(Records excerpted from a collection)

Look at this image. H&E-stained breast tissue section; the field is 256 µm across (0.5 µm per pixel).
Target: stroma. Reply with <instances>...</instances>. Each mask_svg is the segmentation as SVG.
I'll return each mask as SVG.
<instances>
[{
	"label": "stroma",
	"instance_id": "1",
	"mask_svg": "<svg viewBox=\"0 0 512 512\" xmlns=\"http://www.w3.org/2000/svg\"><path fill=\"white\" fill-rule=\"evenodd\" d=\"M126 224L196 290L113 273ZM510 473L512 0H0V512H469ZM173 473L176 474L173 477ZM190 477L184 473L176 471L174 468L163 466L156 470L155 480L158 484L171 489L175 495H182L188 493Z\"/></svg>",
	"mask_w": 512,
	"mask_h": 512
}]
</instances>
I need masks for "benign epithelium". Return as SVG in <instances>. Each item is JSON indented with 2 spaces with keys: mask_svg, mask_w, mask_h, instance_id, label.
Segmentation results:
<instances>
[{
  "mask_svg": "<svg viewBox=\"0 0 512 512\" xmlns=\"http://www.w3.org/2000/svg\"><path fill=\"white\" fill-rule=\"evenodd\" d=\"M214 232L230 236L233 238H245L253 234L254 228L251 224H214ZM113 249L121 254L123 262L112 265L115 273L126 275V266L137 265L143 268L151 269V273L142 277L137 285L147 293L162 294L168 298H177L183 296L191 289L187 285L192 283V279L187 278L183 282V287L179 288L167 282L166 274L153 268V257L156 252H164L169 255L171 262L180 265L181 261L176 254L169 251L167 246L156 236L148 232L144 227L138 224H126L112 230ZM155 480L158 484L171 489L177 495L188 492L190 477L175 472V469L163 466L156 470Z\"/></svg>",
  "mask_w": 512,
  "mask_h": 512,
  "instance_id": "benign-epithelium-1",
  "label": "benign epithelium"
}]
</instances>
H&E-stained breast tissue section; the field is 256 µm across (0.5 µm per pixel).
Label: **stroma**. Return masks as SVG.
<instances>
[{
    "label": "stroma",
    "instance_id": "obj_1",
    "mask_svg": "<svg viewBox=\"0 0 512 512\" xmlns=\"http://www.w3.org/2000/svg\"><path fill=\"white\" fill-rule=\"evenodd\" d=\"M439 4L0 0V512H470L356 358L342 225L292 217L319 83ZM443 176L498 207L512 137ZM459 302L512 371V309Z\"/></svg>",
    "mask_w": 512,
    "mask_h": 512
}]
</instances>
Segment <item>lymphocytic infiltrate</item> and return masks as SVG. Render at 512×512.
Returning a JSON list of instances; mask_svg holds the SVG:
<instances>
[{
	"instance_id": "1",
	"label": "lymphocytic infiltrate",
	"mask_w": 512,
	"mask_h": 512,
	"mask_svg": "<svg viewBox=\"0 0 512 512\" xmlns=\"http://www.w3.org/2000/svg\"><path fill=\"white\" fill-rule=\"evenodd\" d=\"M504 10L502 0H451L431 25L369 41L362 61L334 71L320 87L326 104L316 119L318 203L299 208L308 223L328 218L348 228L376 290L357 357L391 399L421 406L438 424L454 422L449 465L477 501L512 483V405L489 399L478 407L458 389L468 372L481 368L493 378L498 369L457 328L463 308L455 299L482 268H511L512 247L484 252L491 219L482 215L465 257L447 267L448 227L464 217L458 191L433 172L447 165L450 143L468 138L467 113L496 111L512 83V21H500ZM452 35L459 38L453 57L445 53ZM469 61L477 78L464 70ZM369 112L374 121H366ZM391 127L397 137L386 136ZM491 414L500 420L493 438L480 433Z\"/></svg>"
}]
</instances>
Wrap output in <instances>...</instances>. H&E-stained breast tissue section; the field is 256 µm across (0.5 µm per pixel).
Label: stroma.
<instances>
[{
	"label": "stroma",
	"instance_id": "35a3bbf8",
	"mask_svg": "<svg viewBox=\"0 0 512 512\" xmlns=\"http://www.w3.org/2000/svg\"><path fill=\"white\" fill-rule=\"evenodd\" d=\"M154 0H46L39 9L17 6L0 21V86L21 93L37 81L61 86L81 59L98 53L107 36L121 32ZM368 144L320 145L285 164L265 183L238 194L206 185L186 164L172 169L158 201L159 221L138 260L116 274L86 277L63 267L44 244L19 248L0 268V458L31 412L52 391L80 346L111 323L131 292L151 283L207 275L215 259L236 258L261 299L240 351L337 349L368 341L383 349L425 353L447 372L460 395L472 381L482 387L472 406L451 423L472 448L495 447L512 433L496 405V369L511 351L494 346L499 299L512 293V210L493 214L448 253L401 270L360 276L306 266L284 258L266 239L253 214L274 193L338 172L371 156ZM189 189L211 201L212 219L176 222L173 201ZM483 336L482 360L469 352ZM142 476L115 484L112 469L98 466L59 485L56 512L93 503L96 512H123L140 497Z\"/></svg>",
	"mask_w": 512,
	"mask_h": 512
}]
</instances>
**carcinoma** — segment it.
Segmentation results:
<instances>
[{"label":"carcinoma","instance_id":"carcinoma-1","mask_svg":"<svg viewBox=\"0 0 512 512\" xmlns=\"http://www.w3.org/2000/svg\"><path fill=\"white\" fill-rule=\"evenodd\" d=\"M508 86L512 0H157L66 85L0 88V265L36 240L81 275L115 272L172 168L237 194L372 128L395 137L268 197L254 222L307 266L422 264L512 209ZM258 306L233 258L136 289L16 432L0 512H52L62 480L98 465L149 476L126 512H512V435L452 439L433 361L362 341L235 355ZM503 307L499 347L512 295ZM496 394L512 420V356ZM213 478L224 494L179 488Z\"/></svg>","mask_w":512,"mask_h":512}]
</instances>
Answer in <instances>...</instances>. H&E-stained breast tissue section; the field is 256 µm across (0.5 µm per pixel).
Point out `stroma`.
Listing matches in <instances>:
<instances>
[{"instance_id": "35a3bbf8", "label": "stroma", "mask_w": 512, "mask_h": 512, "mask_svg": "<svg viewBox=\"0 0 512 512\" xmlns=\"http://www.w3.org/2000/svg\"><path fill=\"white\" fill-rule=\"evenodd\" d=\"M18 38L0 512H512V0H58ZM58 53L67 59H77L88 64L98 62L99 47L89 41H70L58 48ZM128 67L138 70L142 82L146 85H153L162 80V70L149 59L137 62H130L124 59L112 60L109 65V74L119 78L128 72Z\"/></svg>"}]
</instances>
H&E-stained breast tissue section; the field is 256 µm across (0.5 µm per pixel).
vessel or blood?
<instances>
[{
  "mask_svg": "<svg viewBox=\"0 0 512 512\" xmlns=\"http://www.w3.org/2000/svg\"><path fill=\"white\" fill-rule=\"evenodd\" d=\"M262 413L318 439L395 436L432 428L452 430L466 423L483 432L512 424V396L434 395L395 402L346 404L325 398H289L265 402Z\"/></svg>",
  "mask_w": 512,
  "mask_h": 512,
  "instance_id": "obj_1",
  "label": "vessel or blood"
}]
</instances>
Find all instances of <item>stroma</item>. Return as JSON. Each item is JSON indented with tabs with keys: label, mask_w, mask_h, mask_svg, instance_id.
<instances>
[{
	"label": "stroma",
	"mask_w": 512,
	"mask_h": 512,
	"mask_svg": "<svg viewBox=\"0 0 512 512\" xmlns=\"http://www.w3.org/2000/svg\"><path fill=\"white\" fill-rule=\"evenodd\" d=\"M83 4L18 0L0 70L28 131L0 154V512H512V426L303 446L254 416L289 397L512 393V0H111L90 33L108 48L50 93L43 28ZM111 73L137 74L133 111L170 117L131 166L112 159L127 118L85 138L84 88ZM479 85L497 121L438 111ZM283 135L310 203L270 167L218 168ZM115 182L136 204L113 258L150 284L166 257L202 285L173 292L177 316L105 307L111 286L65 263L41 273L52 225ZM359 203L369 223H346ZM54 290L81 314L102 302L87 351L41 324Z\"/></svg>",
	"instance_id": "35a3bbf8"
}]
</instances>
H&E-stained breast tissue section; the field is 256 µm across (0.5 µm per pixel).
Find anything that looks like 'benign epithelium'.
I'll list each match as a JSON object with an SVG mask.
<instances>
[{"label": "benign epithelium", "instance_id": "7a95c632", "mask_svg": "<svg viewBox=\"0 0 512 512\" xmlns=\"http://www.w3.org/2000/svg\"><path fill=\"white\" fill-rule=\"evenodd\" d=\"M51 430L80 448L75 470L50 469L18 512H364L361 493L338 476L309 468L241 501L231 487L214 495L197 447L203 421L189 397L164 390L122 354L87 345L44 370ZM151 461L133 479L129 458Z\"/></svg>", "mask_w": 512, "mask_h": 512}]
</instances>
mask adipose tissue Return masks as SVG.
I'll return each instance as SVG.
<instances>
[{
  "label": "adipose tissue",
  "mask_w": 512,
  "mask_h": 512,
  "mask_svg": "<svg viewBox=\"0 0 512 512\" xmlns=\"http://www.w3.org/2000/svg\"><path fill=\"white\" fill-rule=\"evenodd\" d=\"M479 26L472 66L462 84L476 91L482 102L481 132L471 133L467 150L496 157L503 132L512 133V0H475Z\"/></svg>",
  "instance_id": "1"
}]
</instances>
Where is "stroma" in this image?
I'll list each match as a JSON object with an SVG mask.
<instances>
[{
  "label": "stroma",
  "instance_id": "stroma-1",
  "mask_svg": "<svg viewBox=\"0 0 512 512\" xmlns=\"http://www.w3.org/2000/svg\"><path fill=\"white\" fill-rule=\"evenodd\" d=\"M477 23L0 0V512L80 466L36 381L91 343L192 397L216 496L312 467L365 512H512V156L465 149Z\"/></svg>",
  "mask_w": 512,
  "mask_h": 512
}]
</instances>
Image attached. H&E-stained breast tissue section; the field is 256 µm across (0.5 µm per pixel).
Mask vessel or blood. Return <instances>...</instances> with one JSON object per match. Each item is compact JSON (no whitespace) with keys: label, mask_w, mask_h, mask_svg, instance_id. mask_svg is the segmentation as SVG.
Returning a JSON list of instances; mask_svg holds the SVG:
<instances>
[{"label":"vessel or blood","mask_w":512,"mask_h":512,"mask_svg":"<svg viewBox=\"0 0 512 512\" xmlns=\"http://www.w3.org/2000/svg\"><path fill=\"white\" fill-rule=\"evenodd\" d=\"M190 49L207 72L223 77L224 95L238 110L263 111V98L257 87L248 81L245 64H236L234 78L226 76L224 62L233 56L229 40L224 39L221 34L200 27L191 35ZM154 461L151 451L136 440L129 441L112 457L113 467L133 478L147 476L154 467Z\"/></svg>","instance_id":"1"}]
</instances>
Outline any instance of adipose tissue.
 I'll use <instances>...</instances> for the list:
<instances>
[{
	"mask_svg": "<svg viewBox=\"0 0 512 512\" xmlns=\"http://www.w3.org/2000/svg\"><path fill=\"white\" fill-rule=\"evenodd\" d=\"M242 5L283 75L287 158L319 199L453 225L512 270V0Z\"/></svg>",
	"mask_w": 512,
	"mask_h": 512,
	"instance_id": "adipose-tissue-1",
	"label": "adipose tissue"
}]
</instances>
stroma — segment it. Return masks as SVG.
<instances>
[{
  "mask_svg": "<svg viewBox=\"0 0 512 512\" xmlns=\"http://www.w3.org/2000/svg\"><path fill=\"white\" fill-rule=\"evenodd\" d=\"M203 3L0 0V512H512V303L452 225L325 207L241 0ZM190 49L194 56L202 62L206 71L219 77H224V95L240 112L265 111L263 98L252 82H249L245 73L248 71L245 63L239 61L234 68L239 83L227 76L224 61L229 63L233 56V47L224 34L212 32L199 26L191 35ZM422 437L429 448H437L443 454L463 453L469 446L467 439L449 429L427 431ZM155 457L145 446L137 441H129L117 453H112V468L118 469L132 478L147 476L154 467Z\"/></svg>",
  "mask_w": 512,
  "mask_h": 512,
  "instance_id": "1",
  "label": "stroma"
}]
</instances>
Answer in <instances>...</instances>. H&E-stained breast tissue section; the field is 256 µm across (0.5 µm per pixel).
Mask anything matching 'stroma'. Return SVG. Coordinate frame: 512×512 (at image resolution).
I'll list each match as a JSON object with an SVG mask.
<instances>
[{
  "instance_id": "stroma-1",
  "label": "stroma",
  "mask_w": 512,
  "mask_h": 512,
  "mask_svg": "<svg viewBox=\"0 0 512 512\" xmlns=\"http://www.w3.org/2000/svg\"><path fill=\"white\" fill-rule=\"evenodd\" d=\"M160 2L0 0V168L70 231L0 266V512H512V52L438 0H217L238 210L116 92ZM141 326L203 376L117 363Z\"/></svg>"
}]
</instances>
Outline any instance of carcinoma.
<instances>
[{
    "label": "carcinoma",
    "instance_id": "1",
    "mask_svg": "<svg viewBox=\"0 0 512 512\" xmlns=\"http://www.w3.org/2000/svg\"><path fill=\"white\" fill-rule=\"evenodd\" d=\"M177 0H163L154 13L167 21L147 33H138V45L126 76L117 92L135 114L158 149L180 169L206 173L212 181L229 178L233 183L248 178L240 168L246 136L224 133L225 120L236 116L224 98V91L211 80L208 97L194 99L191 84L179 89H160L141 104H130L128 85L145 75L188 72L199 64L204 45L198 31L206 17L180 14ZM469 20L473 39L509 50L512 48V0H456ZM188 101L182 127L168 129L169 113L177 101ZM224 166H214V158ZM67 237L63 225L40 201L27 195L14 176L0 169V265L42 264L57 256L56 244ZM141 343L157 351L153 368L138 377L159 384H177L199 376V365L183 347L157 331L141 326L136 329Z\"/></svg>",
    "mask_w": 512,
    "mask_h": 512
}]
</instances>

What needs to be done
The lines to extract from the data above begin with the line containing "mask adipose tissue Return masks as SVG." and end with the line containing "Image attached. H&E-stained". Extract them exactly, including both.

Solution to this problem
mask adipose tissue Return masks as SVG.
I'll return each instance as SVG.
<instances>
[{
  "label": "adipose tissue",
  "mask_w": 512,
  "mask_h": 512,
  "mask_svg": "<svg viewBox=\"0 0 512 512\" xmlns=\"http://www.w3.org/2000/svg\"><path fill=\"white\" fill-rule=\"evenodd\" d=\"M479 26L472 66L462 84L476 91L482 102L481 132L471 133L467 150L496 157L503 132L512 133V0H475Z\"/></svg>",
  "instance_id": "1"
}]
</instances>
Where is "stroma" in this image?
I'll list each match as a JSON object with an SVG mask.
<instances>
[{
  "label": "stroma",
  "instance_id": "stroma-1",
  "mask_svg": "<svg viewBox=\"0 0 512 512\" xmlns=\"http://www.w3.org/2000/svg\"><path fill=\"white\" fill-rule=\"evenodd\" d=\"M477 23L0 0V512L80 466L36 381L91 343L192 397L216 496L312 467L365 512H512V156L465 149Z\"/></svg>",
  "mask_w": 512,
  "mask_h": 512
}]
</instances>
Image attached. H&E-stained breast tissue section; the field is 256 µm across (0.5 µm per pixel).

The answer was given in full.